▶ DIRECTIONS:
Output the data below exactly. Leave nothing out.

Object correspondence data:

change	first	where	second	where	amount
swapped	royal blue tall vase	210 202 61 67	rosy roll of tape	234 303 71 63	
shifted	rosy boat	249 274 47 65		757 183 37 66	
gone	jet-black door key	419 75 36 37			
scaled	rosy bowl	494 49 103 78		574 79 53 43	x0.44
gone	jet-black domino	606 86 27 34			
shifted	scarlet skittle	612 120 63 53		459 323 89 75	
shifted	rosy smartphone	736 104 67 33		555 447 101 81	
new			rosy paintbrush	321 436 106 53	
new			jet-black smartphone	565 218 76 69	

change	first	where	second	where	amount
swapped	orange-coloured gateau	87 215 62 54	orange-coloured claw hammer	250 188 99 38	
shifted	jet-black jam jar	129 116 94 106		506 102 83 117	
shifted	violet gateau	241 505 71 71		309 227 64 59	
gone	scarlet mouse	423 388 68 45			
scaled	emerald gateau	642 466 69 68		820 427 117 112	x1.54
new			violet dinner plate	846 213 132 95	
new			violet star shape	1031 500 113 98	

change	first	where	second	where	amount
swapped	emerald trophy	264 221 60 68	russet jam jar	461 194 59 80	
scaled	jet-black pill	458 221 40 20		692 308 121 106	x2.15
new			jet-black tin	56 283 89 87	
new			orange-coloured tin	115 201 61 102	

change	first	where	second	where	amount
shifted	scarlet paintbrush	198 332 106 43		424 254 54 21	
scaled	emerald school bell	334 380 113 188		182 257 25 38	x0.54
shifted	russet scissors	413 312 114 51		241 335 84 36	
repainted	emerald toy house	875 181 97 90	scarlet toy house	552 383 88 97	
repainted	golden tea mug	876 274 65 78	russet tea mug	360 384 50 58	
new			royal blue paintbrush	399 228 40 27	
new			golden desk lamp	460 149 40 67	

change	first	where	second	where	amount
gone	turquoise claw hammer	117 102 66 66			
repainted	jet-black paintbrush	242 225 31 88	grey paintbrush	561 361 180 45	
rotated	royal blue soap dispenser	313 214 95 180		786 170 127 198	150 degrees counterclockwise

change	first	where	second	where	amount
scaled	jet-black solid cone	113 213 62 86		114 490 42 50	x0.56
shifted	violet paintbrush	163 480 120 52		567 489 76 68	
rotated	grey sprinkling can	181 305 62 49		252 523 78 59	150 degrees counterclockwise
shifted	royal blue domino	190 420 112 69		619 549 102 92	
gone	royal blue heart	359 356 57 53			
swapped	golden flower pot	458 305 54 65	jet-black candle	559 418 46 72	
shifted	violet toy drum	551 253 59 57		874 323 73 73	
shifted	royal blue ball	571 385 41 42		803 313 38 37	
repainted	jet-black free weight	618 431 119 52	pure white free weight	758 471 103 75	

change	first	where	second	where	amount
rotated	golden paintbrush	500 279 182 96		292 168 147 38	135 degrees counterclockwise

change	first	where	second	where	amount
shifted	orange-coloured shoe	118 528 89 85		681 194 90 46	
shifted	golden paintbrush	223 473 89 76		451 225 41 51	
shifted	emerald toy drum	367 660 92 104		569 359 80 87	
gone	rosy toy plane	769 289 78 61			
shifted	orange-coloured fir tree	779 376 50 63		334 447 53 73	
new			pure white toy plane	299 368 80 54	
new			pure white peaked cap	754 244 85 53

▶ TASK OUTPUT:
change	first	where	second	where	amount
swapped	royal blue tall vase	210 202 61 67	rosy roll of tape	234 303 71 63	
shifted	rosy boat	249 274 47 65		757 183 37 66	
gone	jet-black door key	419 75 36 37			
scaled	rosy bowl	494 49 103 78		574 79 53 43	x0.44
gone	jet-black domino	606 86 27 34			
shifted	scarlet skittle	612 120 63 53		459 323 89 75	
shifted	rosy smartphone	736 104 67 33		555 447 101 81	
new			rosy paintbrush	321 436 106 53	
new			jet-black smartphone	565 218 76 69	

change	first	where	second	where	amount
swapped	orange-coloured gateau	87 215 62 54	orange-coloured claw hammer	250 188 99 38	
shifted	jet-black jam jar	129 116 94 106		506 102 83 117	
shifted	violet gateau	241 505 71 71		309 227 64 59	
gone	scarlet mouse	423 388 68 45			
scaled	emerald gateau	642 466 69 68		820 427 117 112	x1.54
new			violet dinner plate	846 213 132 95	
new			violet star shape	1031 500 113 98	

change	first	where	second	where	amount
swapped	emerald trophy	264 221 60 68	russet jam jar	461 194 59 80	
scaled	jet-black pill	458 221 40 20		692 308 121 106	x2.15
new			jet-black tin	56 283 89 87	
new			orange-coloured tin	115 201 61 102	

change	first	where	second	where	amount
shifted	scarlet paintbrush	198 332 106 43		424 254 54 21	
scaled	emerald school bell	334 380 113 188		182 257 25 38	x0.54
shifted	russet scissors	413 312 114 51		241 335 84 36	
repainted	emerald toy house	875 181 97 90	scarlet toy house	552 383 88 97	
repainted	golden tea mug	876 274 65 78	russet tea mug	360 384 50 58	
new			royal blue paintbrush	399 228 40 27	
new			golden desk lamp	460 149 40 67	

change	first	where	second	where	amount
gone	turquoise claw hammer	117 102 66 66			
repainted	jet-black paintbrush	242 225 31 88	grey paintbrush	561 361 180 45	
rotated	royal blue soap dispenser	313 214 95 180		786 170 127 198	150 degrees counterclockwise

change	first	where	second	where	amount
scaled	jet-black solid cone	113 213 62 86		114 490 42 50	x0.56
shifted	violet paintbrush	163 480 120 52		567 489 76 68	
rotated	grey sprinkling can	181 305 62 49		252 523 78 59	150 degrees counterclockwise
shifted	royal blue domino	190 420 112 69		619 549 102 92	
gone	royal blue heart	359 356 57 53			
swapped	golden flower pot	458 305 54 65	jet-black candle	559 418 46 72	
shifted	violet toy drum	551 253 59 57		874 323 73 73	
shifted	royal blue ball	571 385 41 42		803 313 38 37	
repainted	jet-black free weight	618 431 119 52	pure white free weight	758 471 103 75	

change	first	where	second	where	amount
rotated	golden paintbrush	500 279 182 96		292 168 147 38	135 degrees counterclockwise

change	first	where	second	where	amount
shifted	orange-coloured shoe	118 528 89 85		681 194 90 46	
shifted	golden paintbrush	223 473 89 76		451 225 41 51	
shifted	emerald toy drum	367 660 92 104		569 359 80 87	
gone	rosy toy plane	769 289 78 61			
shifted	orange-coloured fir tree	779 376 50 63		334 447 53 73	
new			pure white toy plane	299 368 80 54	
new			pure white peaked cap	754 244 85 53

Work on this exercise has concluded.